### WHAT THE TASK REQUIRES
Search the data below for the word "HALL" and copy each line that holds it.

### SOURCE RECORDS
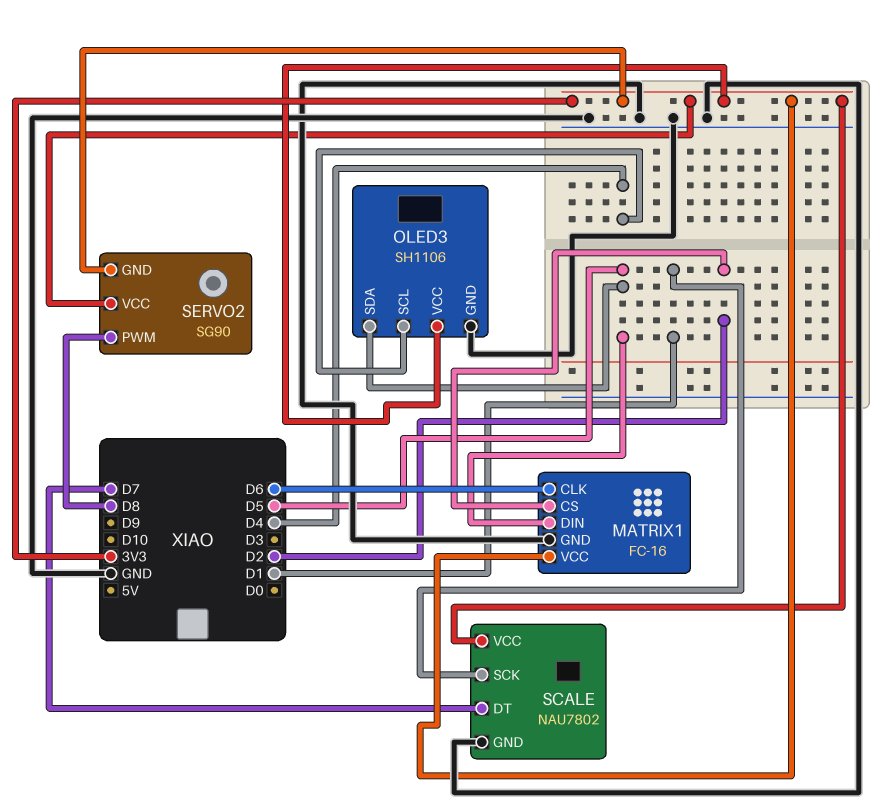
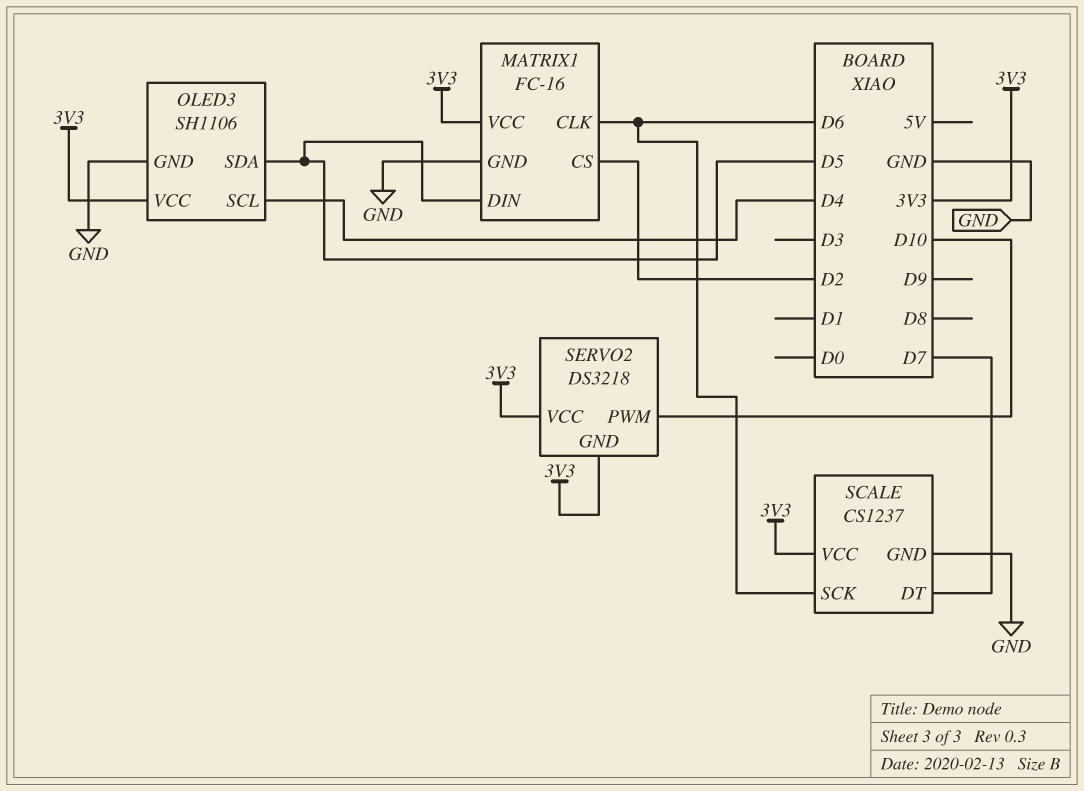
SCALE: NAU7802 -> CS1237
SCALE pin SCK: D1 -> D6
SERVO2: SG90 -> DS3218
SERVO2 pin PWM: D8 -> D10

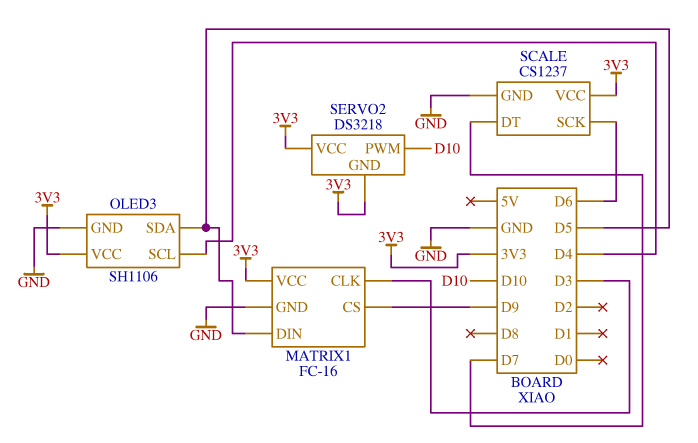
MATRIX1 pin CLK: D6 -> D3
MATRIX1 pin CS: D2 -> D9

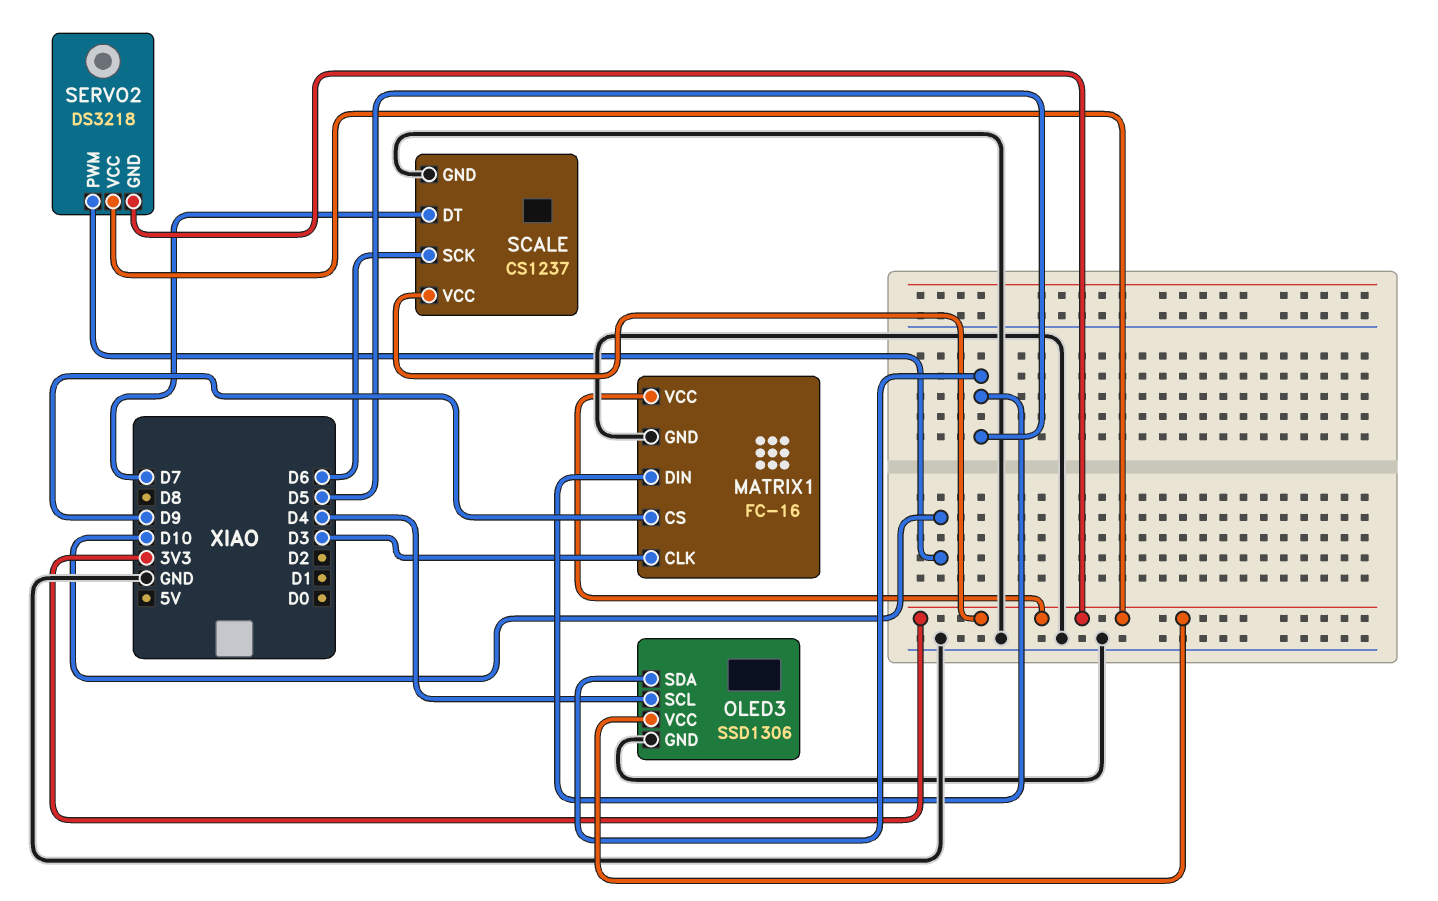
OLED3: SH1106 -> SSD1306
...
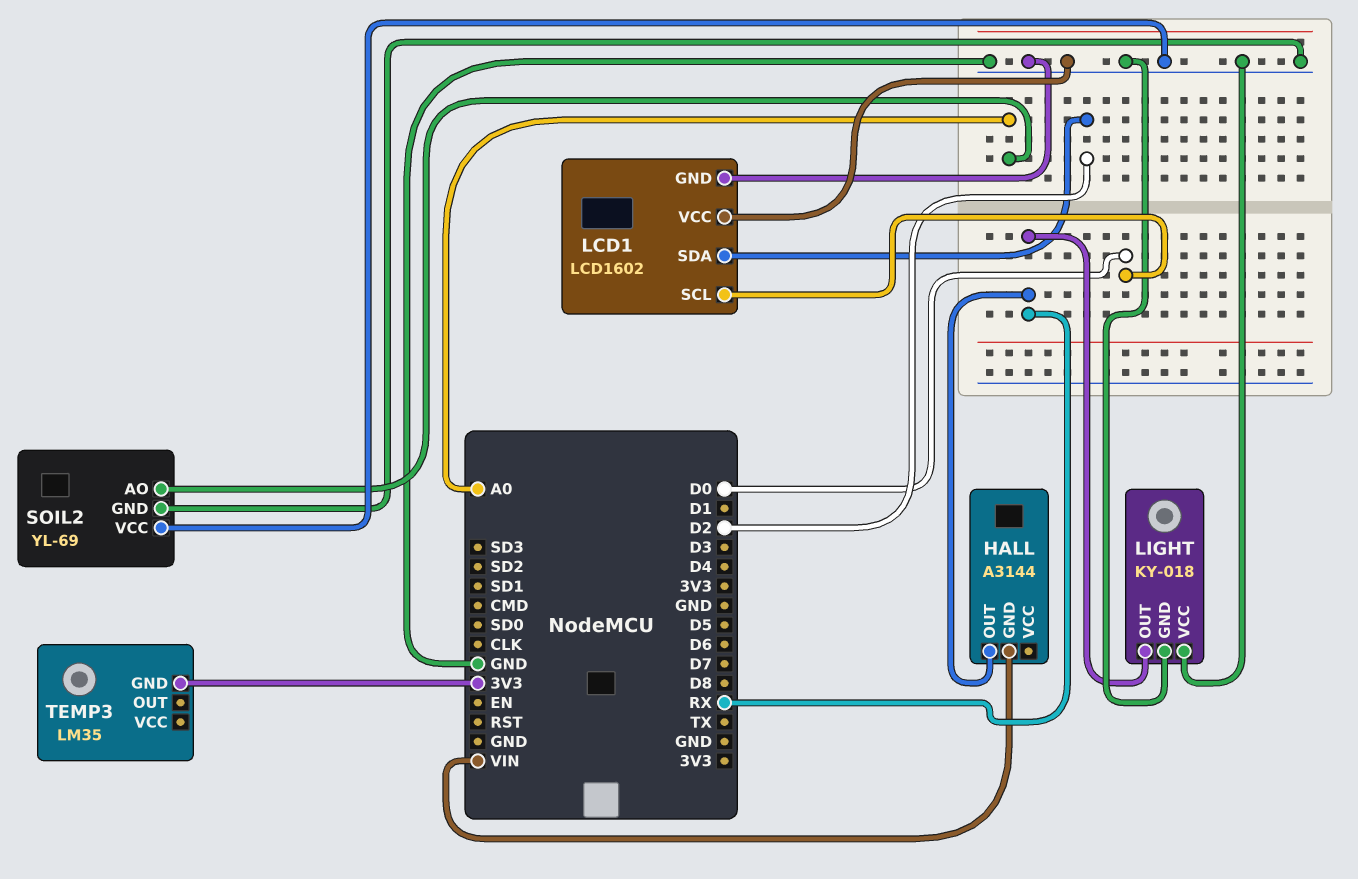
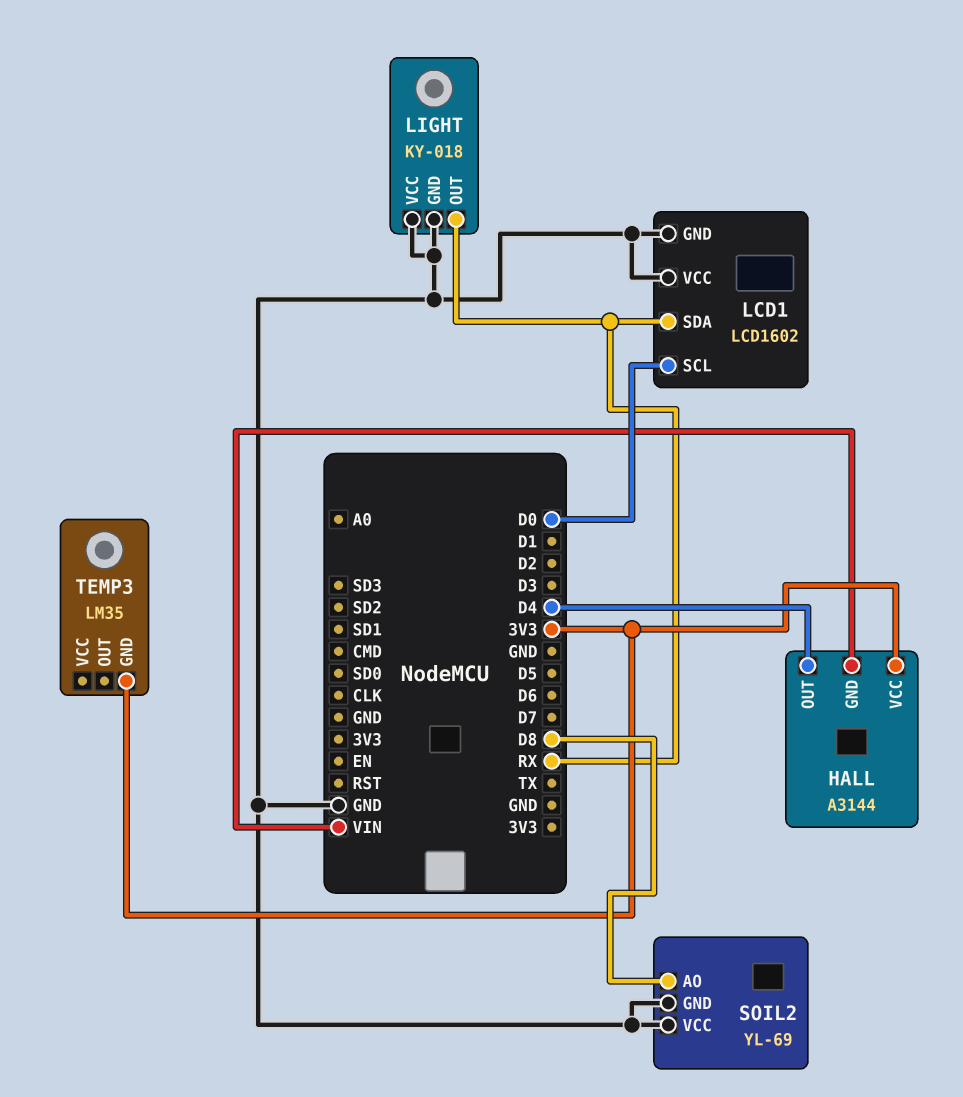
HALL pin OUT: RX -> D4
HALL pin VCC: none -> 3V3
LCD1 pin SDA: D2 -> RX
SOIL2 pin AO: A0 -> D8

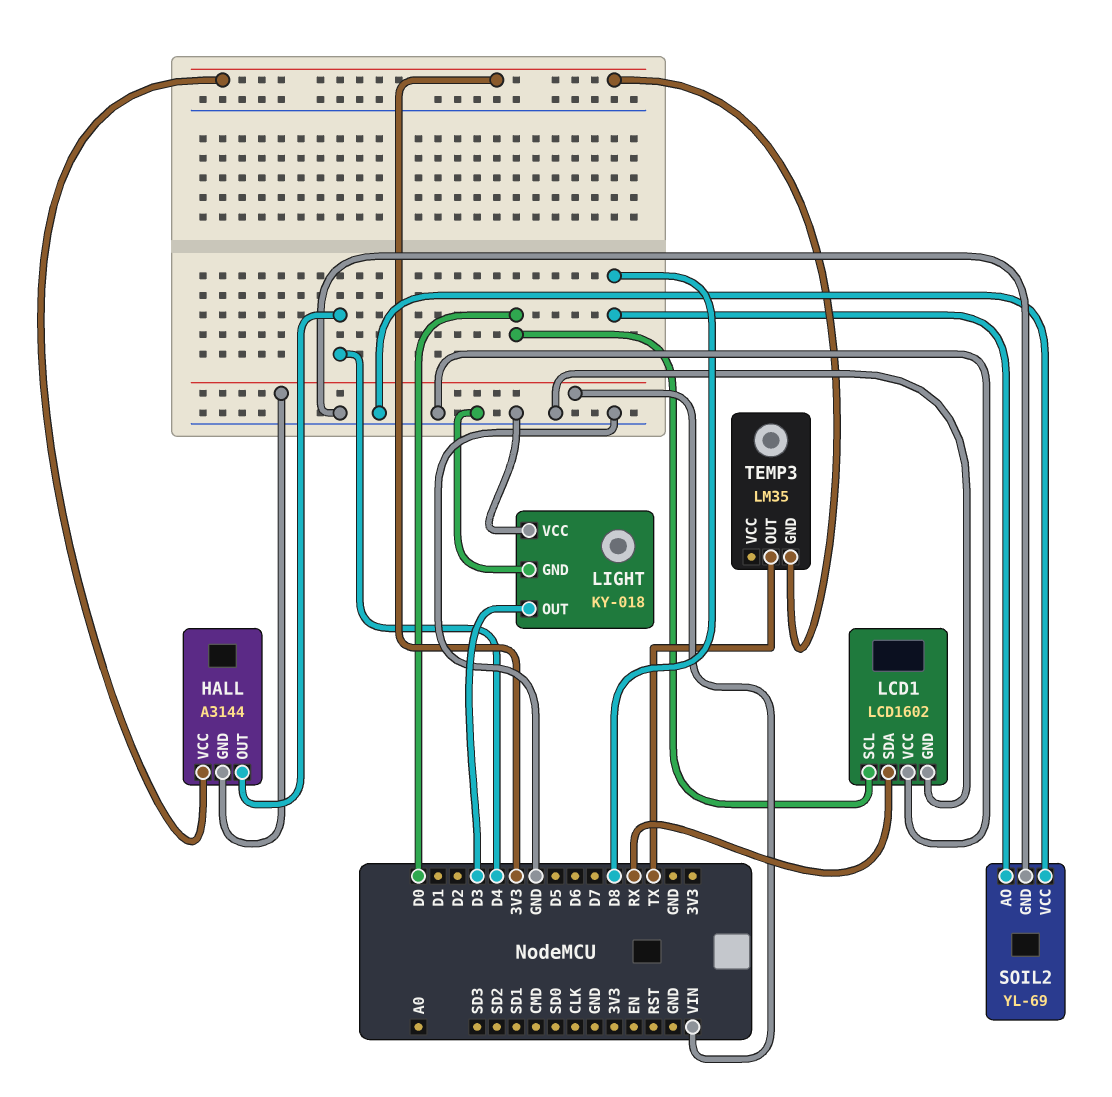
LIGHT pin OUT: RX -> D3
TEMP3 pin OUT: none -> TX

### TASK ANSWER
HALL pin OUT: RX -> D4
HALL pin VCC: none -> 3V3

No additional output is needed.